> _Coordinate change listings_
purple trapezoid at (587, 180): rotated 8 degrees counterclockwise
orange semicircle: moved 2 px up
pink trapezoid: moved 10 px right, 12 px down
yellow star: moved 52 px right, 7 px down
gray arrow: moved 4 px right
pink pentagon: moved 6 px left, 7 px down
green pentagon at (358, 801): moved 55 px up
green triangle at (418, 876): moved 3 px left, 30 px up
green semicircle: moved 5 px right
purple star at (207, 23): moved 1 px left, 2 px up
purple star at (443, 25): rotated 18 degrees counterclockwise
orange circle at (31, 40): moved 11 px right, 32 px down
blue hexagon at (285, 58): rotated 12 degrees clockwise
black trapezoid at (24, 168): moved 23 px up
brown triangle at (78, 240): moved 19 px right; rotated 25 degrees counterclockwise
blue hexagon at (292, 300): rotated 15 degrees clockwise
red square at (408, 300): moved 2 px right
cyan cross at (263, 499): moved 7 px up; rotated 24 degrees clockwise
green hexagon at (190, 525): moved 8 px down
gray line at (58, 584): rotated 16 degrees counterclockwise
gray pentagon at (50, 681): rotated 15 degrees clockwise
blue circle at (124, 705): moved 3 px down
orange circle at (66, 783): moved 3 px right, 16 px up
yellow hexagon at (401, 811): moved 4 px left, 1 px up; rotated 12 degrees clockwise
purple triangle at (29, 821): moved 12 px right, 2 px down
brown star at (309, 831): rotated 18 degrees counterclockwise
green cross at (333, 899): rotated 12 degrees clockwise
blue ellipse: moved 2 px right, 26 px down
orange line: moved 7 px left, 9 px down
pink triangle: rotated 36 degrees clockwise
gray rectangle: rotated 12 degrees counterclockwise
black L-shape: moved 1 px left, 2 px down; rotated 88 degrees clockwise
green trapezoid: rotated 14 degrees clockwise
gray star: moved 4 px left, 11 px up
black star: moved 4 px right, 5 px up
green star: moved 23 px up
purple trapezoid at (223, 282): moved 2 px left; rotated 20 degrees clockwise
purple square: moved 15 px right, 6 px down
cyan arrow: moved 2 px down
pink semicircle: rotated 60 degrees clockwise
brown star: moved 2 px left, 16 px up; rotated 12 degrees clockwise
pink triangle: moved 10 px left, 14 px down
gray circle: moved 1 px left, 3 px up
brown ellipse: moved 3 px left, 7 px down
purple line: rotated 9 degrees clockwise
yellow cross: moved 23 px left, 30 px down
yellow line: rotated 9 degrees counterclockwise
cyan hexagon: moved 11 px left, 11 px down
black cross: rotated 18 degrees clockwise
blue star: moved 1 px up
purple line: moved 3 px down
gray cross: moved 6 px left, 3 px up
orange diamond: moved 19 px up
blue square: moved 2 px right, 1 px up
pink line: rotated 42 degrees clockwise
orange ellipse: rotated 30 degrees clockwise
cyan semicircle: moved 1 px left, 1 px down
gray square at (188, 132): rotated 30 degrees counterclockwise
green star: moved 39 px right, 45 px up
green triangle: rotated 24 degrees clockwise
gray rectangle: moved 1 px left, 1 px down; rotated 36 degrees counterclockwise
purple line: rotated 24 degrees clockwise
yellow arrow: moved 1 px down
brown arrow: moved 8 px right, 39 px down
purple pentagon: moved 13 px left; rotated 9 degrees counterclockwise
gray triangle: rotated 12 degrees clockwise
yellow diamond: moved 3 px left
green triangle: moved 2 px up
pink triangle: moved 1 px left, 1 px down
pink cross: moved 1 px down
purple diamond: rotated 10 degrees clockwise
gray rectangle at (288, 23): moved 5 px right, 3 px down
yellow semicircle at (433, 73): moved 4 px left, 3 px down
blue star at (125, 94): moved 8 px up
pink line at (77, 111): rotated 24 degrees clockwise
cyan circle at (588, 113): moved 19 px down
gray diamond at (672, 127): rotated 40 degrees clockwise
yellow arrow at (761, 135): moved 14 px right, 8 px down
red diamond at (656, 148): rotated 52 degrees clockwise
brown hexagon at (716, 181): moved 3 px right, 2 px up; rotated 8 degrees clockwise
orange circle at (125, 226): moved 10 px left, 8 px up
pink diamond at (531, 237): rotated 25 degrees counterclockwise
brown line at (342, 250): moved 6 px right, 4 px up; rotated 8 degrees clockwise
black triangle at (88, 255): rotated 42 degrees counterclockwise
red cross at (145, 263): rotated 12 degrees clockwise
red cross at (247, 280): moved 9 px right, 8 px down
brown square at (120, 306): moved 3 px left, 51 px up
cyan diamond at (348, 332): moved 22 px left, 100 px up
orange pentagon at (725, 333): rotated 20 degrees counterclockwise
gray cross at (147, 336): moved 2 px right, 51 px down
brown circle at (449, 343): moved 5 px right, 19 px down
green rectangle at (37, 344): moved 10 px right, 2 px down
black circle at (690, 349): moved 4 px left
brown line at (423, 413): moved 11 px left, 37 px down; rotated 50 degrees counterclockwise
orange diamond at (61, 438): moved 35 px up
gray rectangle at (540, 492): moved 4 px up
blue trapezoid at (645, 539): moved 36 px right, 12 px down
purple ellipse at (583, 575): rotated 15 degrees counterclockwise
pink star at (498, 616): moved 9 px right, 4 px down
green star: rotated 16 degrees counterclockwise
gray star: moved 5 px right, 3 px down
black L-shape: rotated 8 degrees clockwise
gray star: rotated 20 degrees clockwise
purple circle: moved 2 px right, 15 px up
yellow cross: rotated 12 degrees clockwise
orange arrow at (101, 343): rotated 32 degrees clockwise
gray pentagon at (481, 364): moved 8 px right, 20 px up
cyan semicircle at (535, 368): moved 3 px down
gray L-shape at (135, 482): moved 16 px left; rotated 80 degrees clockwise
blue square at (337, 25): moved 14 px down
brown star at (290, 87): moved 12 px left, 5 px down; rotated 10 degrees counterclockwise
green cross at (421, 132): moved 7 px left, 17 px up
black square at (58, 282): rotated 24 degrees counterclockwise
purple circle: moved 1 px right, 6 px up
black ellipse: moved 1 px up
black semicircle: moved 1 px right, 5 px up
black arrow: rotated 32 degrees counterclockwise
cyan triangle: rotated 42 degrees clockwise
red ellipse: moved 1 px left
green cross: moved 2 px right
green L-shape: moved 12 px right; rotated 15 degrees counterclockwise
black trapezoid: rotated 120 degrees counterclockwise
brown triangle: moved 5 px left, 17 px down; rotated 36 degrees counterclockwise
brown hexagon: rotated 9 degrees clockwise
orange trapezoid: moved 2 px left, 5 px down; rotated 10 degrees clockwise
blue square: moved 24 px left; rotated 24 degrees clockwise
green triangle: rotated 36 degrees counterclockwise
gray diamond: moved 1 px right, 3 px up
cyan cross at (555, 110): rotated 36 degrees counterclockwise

> _Assigned task_
Copy out exactly the lines between the line with "black ellipse: moved 1 px up" and the last line of the entries, counting both of those lines.

> _Completed exercise_
black ellipse: moved 1 px up
black semicircle: moved 1 px right, 5 px up
black arrow: rotated 32 degrees counterclockwise
cyan triangle: rotated 42 degrees clockwise
red ellipse: moved 1 px left
green cross: moved 2 px right
green L-shape: moved 12 px right; rotated 15 degrees counterclockwise
black trapezoid: rotated 120 degrees counterclockwise
brown triangle: moved 5 px left, 17 px down; rotated 36 degrees counterclockwise
brown hexagon: rotated 9 degrees clockwise
orange trapezoid: moved 2 px left, 5 px down; rotated 10 degrees clockwise
blue square: moved 24 px left; rotated 24 degrees clockwise
green triangle: rotated 36 degrees counterclockwise
gray diamond: moved 1 px right, 3 px up
cyan cross at (555, 110): rotated 36 degrees counterclockwise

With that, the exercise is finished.